(Beginning of DATA EXCERPTS)

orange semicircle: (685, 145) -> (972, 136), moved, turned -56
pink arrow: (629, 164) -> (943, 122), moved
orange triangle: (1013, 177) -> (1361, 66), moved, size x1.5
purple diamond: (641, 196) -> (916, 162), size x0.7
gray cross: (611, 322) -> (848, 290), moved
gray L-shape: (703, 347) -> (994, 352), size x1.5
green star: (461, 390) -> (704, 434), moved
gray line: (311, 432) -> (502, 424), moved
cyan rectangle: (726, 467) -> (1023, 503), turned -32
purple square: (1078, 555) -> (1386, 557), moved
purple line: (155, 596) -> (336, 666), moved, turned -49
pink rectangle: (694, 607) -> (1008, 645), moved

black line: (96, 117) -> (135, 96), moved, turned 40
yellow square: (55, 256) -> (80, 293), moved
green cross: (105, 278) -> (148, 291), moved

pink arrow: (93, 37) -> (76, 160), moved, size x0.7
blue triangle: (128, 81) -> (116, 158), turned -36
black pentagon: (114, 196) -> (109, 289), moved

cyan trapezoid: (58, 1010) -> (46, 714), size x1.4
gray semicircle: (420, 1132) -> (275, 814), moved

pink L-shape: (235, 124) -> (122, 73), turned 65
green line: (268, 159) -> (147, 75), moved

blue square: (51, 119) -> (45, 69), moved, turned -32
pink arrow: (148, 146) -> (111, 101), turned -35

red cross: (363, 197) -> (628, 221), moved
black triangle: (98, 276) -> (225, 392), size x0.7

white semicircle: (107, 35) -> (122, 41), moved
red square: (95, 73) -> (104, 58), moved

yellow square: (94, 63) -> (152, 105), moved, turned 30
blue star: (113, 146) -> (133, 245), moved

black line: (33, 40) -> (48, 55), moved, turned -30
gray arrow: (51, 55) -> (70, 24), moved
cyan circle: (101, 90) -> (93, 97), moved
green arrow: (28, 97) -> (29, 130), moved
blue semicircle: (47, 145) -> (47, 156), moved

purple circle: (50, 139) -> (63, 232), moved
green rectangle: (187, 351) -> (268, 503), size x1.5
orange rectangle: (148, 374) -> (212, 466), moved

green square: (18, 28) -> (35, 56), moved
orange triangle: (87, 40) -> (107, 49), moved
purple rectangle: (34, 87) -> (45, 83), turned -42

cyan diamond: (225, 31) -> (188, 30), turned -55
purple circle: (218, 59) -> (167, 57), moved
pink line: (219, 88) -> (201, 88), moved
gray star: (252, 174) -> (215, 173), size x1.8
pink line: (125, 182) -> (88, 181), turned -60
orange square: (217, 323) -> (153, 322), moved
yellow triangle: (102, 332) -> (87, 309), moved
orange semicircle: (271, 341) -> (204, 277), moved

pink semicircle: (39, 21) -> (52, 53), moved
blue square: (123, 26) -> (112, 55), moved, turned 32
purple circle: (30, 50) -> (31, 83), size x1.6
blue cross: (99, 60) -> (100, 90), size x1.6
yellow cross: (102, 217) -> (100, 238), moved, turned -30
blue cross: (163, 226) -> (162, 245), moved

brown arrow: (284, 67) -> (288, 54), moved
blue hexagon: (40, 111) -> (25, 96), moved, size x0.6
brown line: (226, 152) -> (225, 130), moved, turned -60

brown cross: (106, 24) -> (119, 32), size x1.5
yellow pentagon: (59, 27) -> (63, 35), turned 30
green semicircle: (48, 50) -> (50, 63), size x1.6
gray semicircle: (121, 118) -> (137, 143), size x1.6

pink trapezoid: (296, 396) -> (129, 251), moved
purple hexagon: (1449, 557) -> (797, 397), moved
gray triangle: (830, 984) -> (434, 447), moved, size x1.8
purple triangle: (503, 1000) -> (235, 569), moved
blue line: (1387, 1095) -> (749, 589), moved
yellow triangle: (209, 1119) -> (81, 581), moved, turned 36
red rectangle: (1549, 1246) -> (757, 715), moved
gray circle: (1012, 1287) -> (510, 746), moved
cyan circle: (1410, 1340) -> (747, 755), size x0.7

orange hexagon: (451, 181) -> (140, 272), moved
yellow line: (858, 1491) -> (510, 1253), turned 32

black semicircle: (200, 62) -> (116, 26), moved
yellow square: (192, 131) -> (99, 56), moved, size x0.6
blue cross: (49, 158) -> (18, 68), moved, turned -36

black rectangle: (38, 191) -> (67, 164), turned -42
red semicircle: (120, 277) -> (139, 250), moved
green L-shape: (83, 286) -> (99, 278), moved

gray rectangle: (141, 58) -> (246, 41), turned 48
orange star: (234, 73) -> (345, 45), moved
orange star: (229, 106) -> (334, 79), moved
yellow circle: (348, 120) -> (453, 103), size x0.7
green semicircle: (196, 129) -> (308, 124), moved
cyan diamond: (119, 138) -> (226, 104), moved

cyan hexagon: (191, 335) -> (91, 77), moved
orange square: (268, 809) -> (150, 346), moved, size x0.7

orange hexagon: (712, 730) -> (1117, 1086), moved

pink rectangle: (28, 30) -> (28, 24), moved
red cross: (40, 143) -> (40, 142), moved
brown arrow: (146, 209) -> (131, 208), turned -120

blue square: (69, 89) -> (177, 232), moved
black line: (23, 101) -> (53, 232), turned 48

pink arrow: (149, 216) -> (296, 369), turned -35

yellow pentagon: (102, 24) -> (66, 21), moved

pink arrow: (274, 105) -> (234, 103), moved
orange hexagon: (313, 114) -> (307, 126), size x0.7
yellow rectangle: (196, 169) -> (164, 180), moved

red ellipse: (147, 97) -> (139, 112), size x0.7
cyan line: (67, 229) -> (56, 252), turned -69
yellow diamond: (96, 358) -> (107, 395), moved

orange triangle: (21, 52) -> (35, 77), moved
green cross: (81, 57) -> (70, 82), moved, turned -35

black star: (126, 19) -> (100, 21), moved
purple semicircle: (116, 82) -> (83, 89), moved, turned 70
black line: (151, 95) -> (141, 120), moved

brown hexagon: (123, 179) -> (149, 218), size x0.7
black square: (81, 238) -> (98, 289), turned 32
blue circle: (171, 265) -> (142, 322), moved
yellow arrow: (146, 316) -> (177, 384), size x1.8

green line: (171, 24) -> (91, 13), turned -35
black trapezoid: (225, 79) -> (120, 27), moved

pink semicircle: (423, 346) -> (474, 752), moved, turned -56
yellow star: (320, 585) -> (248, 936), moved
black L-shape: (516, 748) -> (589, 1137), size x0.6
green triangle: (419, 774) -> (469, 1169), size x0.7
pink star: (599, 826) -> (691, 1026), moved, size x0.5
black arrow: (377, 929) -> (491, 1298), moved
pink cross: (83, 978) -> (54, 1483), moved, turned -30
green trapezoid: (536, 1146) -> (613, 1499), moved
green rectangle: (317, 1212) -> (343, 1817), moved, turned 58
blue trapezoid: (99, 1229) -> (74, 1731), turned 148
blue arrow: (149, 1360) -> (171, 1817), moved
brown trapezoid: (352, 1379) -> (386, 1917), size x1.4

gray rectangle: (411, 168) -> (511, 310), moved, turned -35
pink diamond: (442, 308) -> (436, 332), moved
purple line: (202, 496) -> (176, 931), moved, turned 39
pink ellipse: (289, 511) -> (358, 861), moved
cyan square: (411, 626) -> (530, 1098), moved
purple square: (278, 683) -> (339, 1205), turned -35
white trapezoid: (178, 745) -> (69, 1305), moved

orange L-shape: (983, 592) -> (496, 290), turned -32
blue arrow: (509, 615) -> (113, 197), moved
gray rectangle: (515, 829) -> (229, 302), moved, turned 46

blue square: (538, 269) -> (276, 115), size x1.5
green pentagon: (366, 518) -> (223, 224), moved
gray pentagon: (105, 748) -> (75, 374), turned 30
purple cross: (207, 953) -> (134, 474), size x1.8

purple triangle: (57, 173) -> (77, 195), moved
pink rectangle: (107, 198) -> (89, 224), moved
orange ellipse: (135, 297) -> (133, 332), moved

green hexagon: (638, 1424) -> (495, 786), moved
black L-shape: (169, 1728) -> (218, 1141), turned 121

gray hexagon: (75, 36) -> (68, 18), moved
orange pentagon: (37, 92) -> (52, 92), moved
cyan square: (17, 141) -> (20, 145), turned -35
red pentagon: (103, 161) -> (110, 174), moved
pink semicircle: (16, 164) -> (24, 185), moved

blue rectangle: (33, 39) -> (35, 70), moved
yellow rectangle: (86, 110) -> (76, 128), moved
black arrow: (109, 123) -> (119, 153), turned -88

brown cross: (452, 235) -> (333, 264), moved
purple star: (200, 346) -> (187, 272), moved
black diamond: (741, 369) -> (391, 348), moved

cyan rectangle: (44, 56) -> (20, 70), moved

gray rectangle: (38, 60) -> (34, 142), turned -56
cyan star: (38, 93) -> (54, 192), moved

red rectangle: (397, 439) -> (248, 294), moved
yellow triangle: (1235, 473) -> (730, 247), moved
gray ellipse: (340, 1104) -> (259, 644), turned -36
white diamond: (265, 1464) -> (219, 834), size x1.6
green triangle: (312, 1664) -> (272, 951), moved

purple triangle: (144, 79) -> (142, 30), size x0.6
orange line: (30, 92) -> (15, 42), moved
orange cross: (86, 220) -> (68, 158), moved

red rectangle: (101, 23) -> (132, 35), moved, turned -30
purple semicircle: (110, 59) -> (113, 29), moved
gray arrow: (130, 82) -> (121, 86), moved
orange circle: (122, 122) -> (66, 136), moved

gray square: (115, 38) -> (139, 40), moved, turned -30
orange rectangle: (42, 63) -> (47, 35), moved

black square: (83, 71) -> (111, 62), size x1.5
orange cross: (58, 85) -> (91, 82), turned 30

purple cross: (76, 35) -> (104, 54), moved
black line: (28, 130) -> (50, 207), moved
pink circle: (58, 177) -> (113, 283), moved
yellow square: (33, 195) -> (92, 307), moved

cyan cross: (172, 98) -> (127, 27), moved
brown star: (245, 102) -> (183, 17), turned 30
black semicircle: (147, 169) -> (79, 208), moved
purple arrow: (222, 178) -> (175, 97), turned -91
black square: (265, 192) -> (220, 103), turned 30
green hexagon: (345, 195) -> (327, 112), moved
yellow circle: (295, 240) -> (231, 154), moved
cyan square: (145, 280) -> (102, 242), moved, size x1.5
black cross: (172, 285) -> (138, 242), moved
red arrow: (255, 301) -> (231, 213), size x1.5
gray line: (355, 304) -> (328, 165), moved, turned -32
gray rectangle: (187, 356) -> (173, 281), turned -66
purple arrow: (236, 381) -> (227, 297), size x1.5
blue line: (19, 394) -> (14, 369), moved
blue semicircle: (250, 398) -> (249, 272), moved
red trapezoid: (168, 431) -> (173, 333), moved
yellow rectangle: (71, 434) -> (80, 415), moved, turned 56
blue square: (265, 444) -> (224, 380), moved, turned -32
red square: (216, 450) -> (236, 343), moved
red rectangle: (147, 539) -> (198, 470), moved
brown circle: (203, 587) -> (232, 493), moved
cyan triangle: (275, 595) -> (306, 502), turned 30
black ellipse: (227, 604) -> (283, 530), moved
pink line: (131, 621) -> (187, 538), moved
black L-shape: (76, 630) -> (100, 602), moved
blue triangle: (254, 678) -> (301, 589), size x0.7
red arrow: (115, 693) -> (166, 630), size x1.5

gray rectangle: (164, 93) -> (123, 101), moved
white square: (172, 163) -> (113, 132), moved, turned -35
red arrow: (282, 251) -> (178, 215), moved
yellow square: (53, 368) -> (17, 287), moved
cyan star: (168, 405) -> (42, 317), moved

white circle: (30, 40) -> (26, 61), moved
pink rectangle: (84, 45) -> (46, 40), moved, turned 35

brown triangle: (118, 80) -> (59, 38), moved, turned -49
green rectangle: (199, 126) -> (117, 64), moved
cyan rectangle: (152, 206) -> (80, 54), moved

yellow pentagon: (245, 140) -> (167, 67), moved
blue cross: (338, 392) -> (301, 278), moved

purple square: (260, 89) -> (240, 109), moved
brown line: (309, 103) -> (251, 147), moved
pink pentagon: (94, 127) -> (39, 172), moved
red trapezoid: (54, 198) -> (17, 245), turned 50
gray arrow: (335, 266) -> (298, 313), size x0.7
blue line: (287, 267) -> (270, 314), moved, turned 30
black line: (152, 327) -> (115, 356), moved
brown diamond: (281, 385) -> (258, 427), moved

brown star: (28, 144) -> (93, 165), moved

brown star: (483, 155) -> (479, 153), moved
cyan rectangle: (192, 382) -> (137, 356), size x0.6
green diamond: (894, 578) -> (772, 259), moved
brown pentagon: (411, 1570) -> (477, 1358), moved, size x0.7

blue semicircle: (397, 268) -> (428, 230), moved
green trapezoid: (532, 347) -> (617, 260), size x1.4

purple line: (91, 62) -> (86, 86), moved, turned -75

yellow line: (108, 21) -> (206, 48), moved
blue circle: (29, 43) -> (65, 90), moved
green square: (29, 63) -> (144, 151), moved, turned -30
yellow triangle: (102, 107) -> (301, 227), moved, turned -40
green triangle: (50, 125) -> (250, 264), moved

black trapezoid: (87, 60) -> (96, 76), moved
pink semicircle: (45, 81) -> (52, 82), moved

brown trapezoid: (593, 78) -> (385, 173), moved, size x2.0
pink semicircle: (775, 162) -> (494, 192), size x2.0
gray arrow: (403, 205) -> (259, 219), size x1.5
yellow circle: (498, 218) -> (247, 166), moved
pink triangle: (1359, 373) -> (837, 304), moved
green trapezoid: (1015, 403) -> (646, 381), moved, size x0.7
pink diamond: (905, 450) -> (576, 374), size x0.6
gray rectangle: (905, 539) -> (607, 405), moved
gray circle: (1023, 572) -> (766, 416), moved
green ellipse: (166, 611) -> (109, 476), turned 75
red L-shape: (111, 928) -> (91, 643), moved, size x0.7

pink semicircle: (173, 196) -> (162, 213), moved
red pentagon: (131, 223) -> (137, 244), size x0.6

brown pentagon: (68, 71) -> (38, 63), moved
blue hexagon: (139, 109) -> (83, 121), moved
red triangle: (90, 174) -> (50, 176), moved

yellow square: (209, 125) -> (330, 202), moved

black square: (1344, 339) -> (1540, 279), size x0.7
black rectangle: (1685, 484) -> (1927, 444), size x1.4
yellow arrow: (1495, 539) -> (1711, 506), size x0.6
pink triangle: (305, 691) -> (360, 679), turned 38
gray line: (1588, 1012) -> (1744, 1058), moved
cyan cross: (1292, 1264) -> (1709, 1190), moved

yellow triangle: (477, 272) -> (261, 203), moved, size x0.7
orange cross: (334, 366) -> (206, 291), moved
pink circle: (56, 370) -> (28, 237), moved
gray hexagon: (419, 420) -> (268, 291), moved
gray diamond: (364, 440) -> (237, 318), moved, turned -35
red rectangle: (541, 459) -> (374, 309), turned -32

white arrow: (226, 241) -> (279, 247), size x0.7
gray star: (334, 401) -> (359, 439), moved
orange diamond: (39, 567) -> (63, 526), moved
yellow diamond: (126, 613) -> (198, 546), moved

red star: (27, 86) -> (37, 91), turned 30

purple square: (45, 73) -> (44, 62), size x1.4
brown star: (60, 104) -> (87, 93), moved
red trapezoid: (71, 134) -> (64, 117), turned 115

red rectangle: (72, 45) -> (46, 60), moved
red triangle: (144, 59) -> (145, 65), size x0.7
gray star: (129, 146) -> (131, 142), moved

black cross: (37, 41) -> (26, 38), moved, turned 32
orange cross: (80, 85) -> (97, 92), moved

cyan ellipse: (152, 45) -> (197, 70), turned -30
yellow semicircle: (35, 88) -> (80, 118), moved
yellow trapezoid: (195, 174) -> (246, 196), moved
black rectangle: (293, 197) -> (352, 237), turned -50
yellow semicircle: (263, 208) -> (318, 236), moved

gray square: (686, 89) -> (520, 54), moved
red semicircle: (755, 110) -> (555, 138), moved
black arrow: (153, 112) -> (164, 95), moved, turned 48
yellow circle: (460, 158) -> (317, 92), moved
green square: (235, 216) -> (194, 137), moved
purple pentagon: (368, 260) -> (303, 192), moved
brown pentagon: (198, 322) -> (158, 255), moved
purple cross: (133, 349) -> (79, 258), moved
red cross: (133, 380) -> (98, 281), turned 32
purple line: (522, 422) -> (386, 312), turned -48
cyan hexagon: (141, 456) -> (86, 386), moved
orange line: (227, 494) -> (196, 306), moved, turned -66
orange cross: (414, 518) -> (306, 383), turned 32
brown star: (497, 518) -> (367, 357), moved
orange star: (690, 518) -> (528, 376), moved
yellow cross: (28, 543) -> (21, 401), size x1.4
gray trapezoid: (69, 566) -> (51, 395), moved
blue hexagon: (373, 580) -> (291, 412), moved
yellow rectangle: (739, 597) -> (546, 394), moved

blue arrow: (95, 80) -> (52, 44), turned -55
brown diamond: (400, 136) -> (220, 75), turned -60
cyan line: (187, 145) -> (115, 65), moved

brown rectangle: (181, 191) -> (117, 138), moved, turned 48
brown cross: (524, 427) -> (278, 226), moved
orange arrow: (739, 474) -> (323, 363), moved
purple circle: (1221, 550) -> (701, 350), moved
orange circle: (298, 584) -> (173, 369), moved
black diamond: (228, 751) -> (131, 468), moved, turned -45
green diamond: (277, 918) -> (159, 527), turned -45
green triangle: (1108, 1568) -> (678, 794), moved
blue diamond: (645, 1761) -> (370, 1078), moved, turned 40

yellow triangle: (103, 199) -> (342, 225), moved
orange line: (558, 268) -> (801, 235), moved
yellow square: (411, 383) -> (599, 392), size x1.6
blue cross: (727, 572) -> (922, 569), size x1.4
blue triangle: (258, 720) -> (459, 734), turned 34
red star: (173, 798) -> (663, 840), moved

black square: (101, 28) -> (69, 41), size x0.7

(End of DATA EXCERPTS)

## WHAT THE TASK REQUIRES
Reproduce the entries above exactly, but only the lines between the line holding "green ellipse: (166, 611)" and the line holding "brown pentagon: (68, 71) -> (38, 63), moved", inclusive.

## TASK RESPONSE
green ellipse: (166, 611) -> (109, 476), turned 75
red L-shape: (111, 928) -> (91, 643), moved, size x0.7

pink semicircle: (173, 196) -> (162, 213), moved
red pentagon: (131, 223) -> (137, 244), size x0.6

brown pentagon: (68, 71) -> (38, 63), moved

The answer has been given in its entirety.